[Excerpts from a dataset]
· · · ·
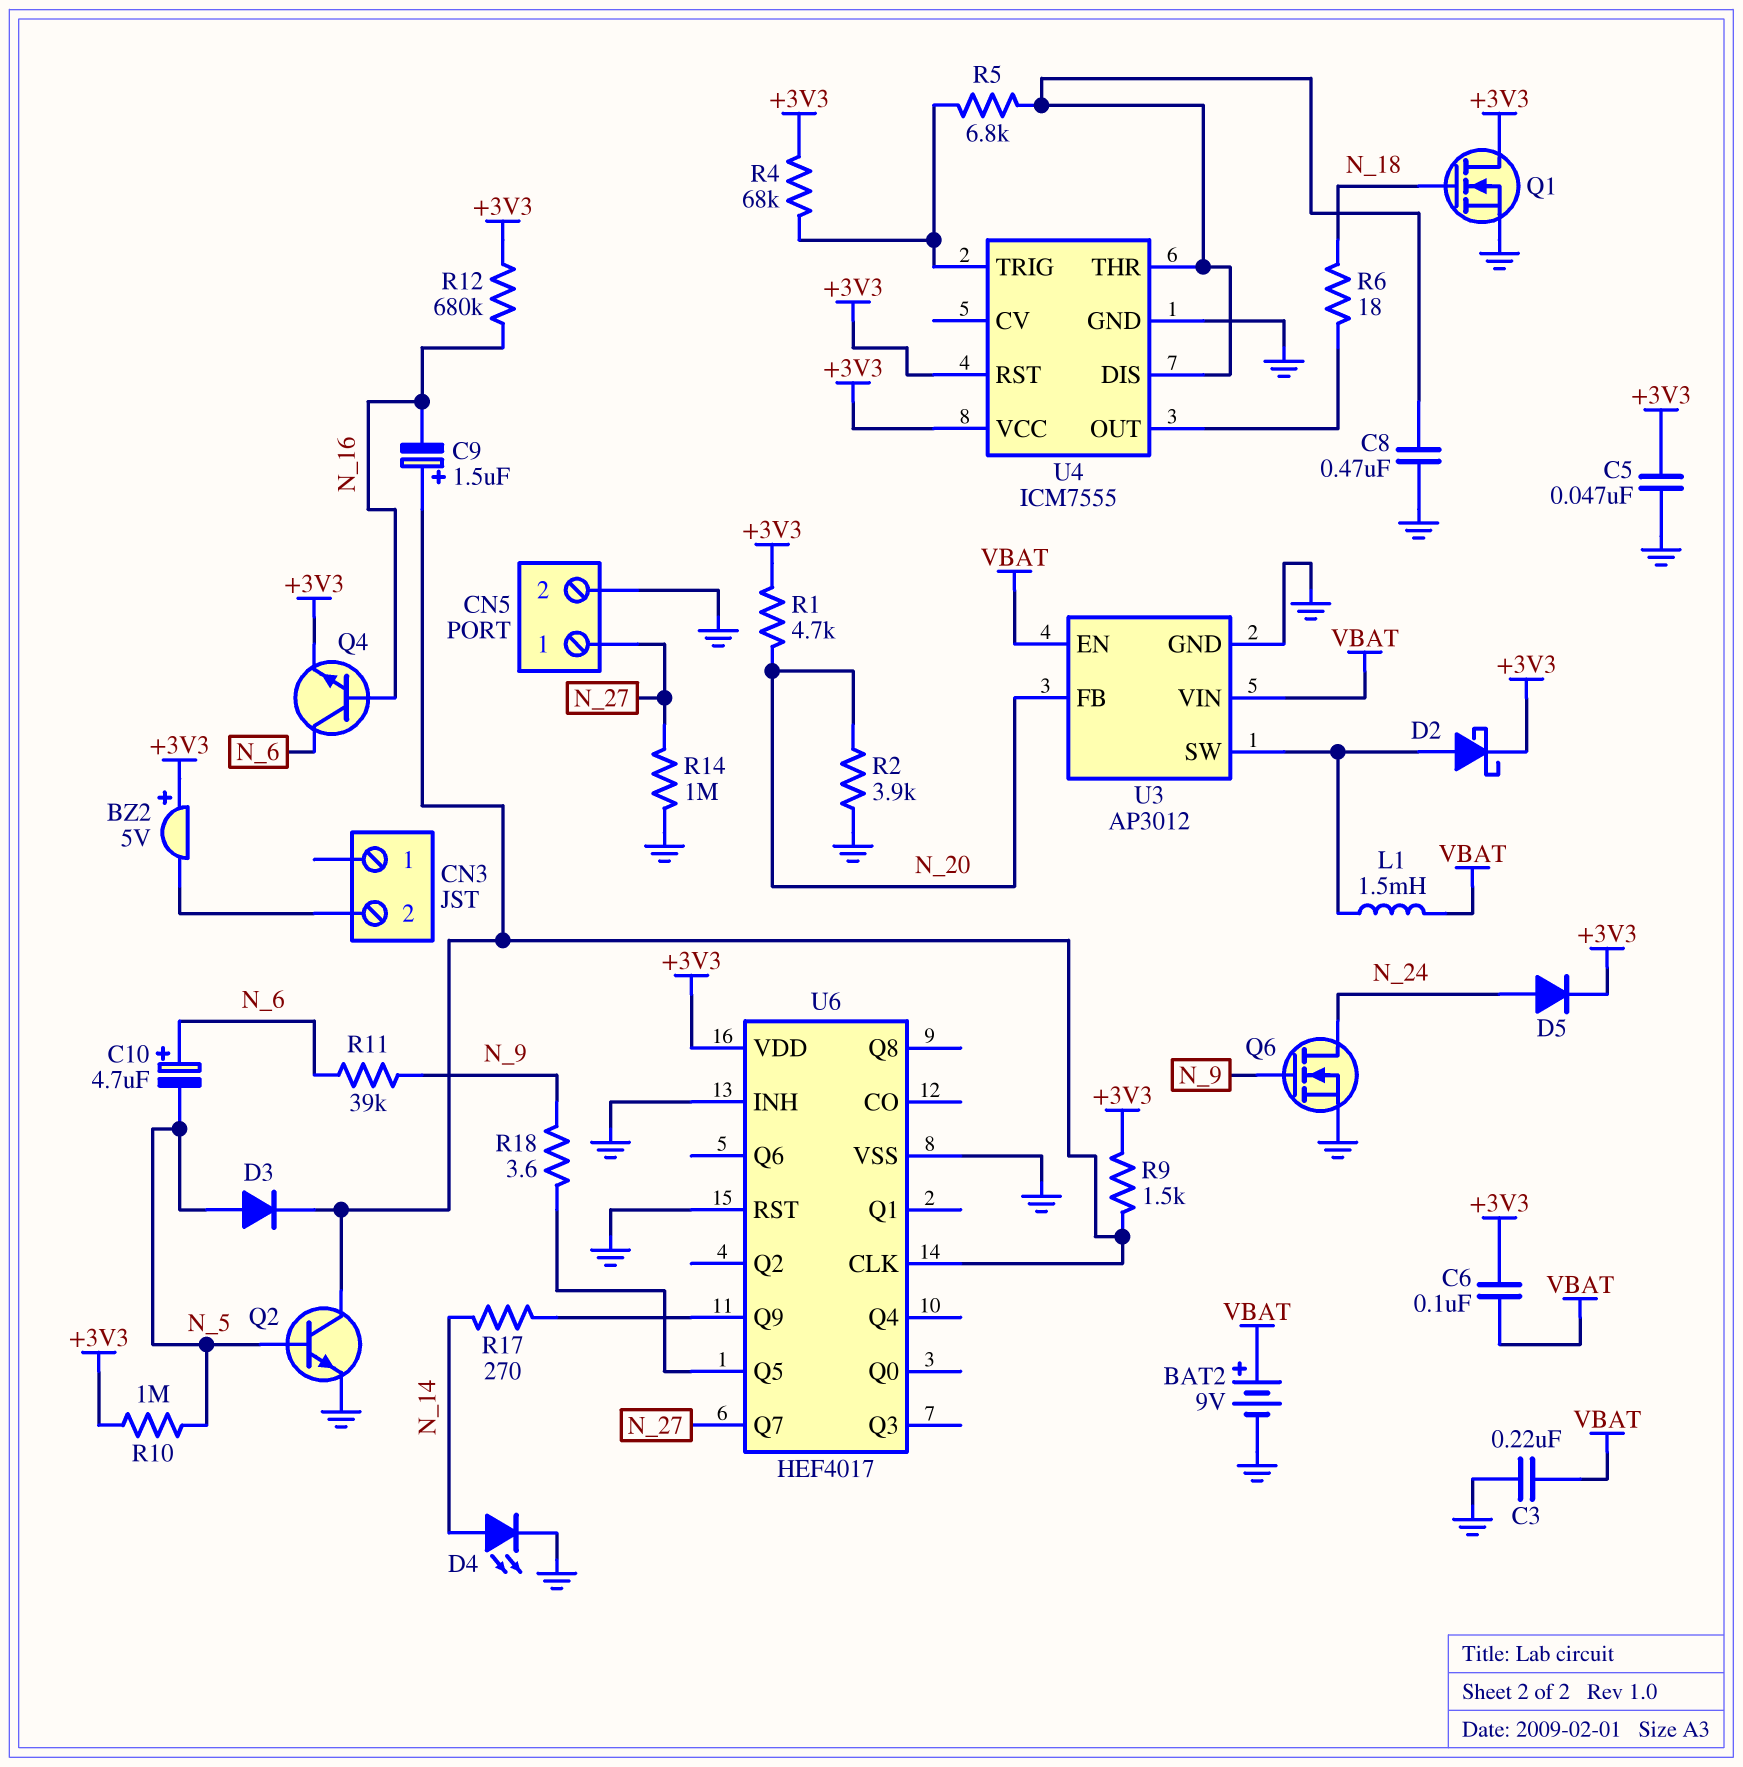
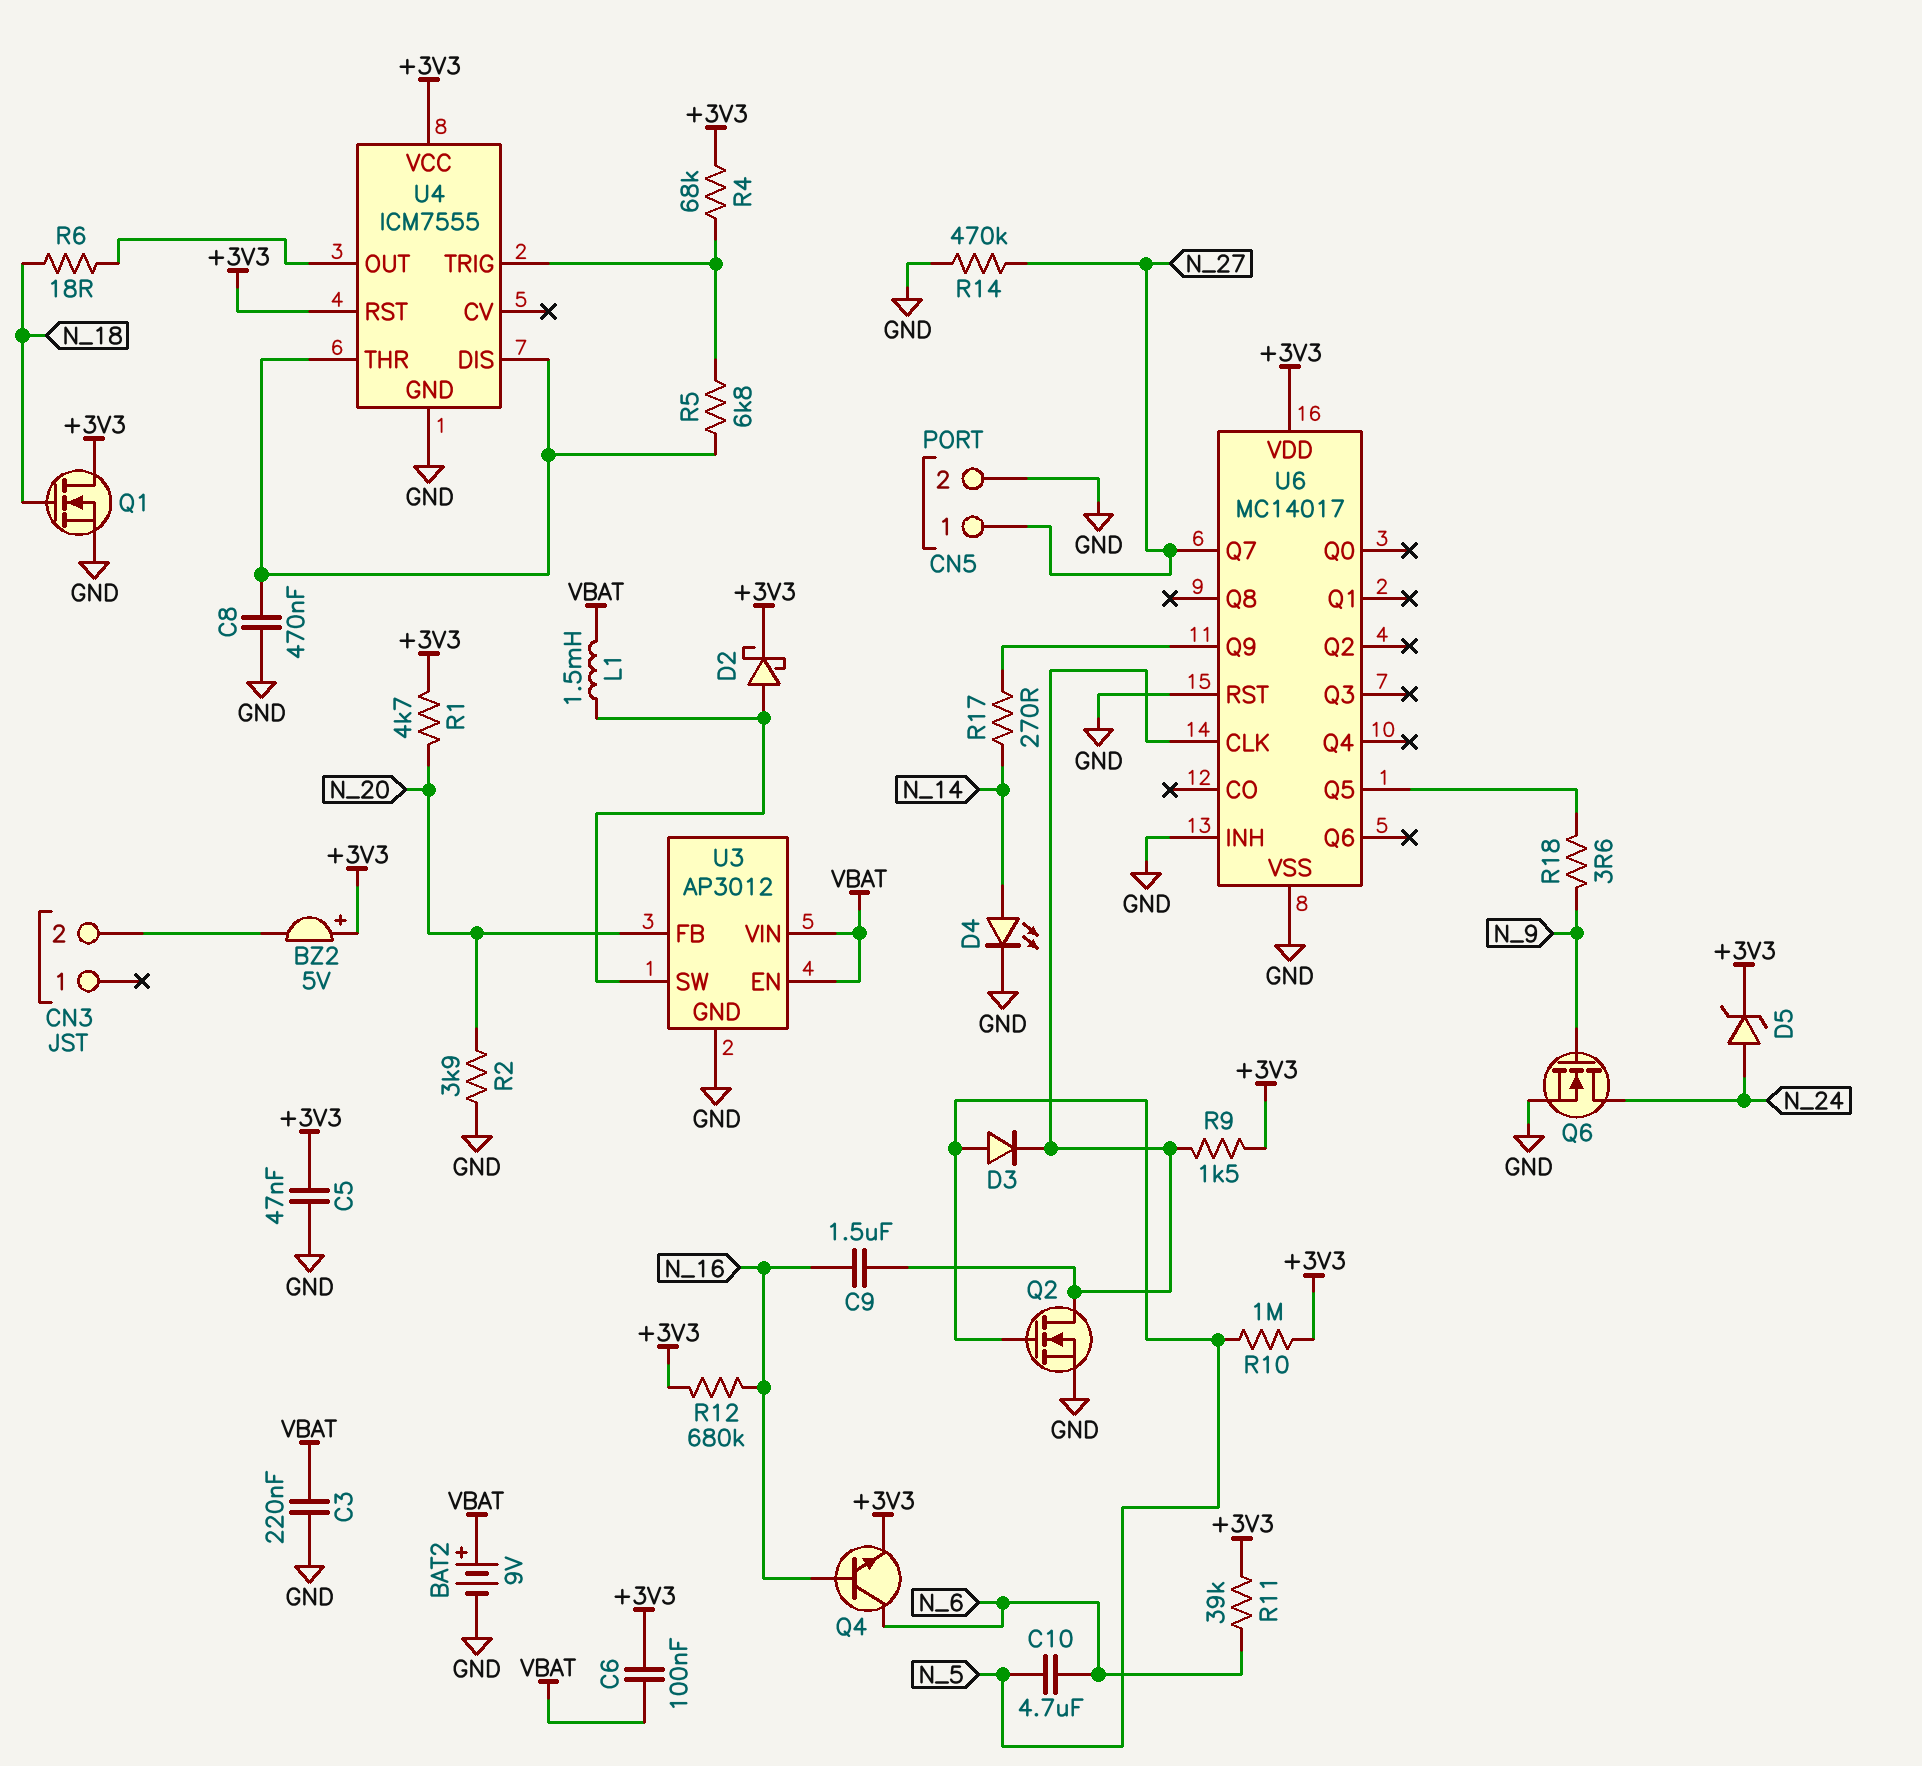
C9: 1.5uF (plus U6/CLK, minus N_16) -> 1.5uF (N_16, U6/CLK)
C10: 4.7uF (plus N_6, minus N_5) -> 4.7uF (N_5, N_6)
D5: diode (A N_24, K +3V3) -> zener (A N_24, K +3V3)
Q2: NPN (B N_5, C U6/CLK, E GND) -> NMOS (G N_5, D U6/CLK, S GND)
R11: 39k (N_6, N_9) -> 39k (+3V3, N_6)
R14: 1M (GND, N_27) -> 470k (GND, N_27)
U6: HEF4017 -> MC14017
· · · ·
■ Assigned task
The result should be the full set of entries above, restated exactly and without images.

■ Output for this task
C9: 1.5uF (plus U6/CLK, minus N_16) -> 1.5uF (N_16, U6/CLK)
C10: 4.7uF (plus N_6, minus N_5) -> 4.7uF (N_5, N_6)
D5: diode (A N_24, K +3V3) -> zener (A N_24, K +3V3)
Q2: NPN (B N_5, C U6/CLK, E GND) -> NMOS (G N_5, D U6/CLK, S GND)
R11: 39k (N_6, N_9) -> 39k (+3V3, N_6)
R14: 1M (GND, N_27) -> 470k (GND, N_27)
U6: HEF4017 -> MC14017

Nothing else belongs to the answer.